#### Task brief
Each record below is to be copied exactly; the pictures are to be omitted.

#### Record extracts
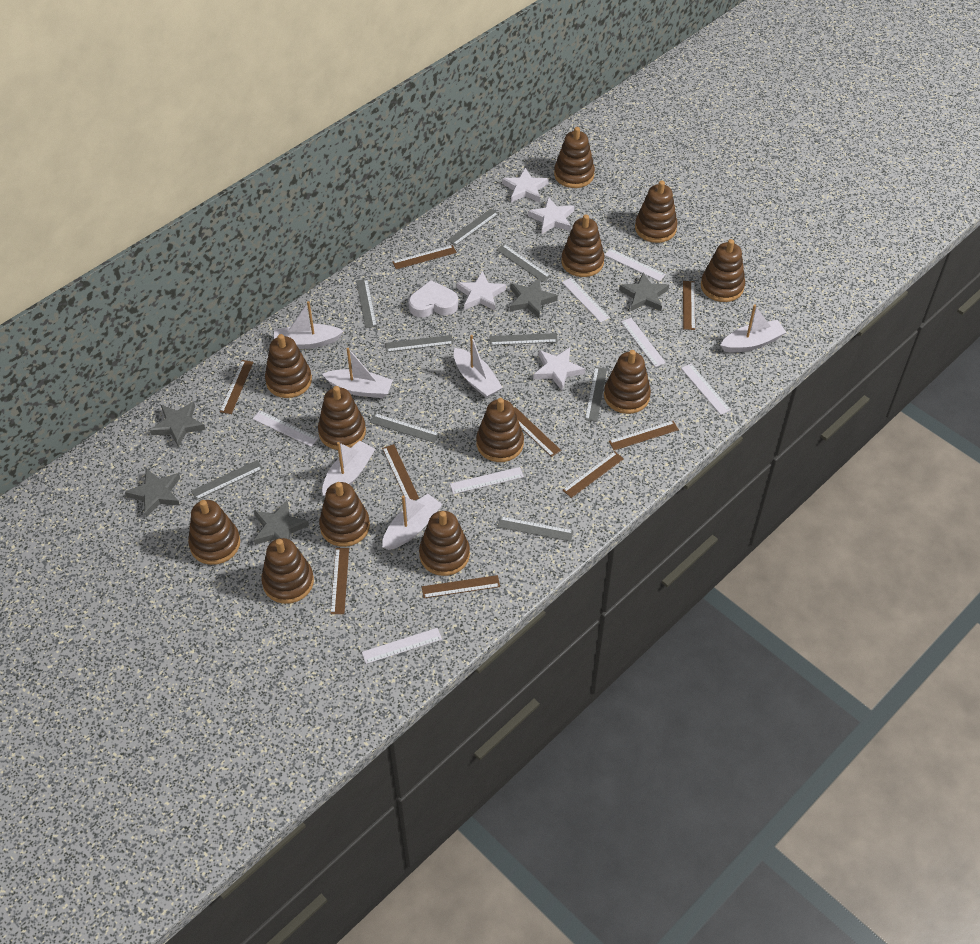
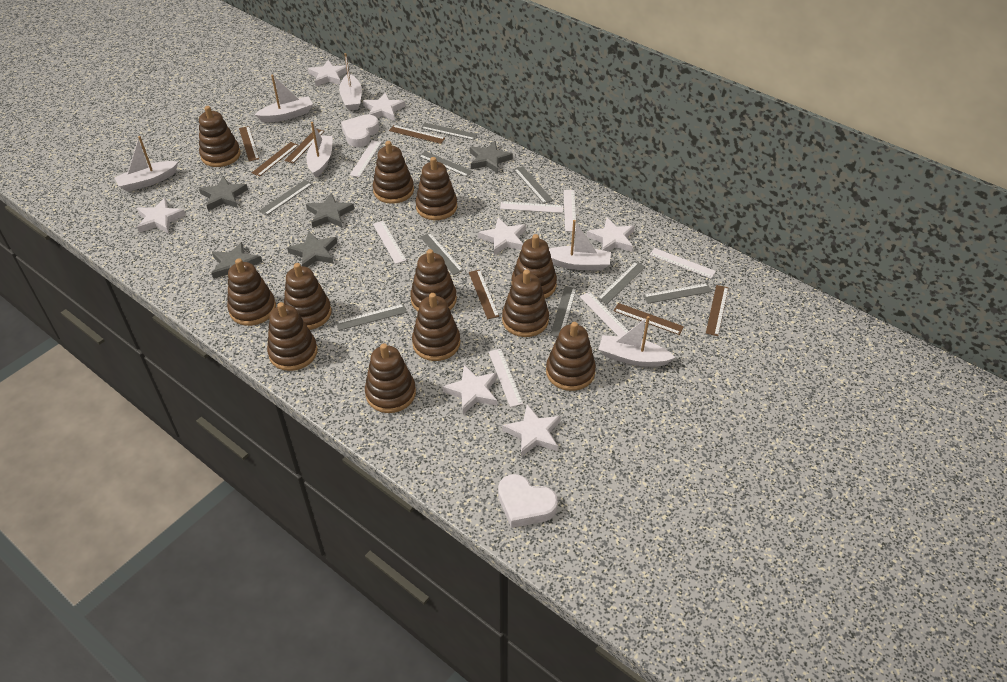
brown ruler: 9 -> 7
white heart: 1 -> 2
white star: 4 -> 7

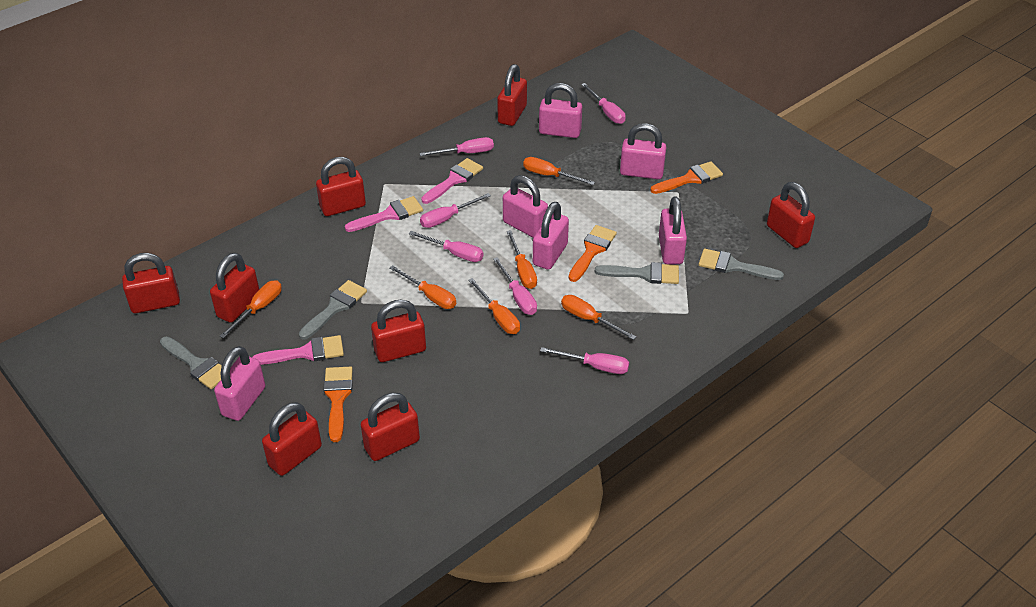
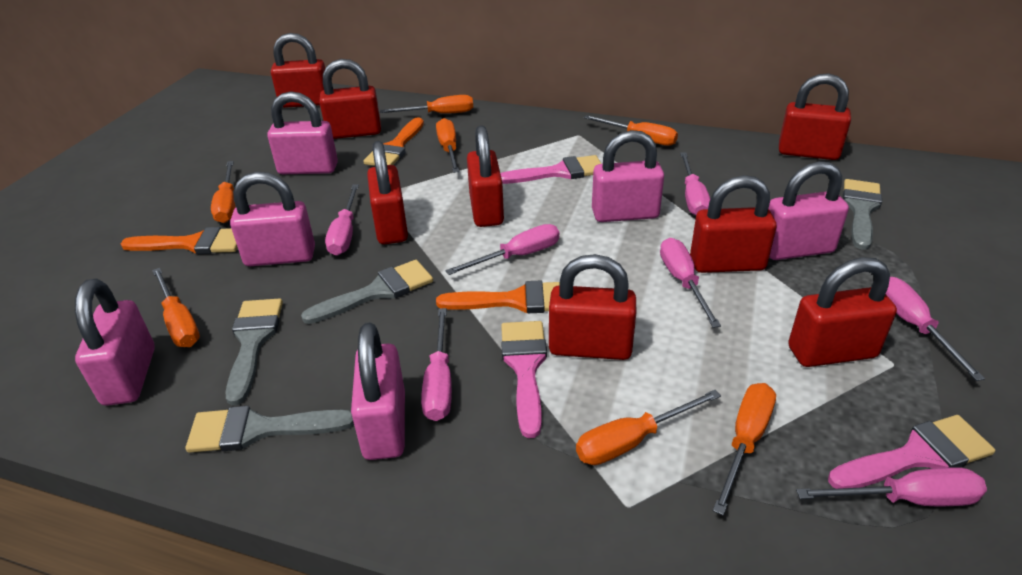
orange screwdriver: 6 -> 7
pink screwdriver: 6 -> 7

#### Reply to the task
brown ruler: 9 -> 7
white heart: 1 -> 2
white star: 4 -> 7

orange screwdriver: 6 -> 7
pink screwdriver: 6 -> 7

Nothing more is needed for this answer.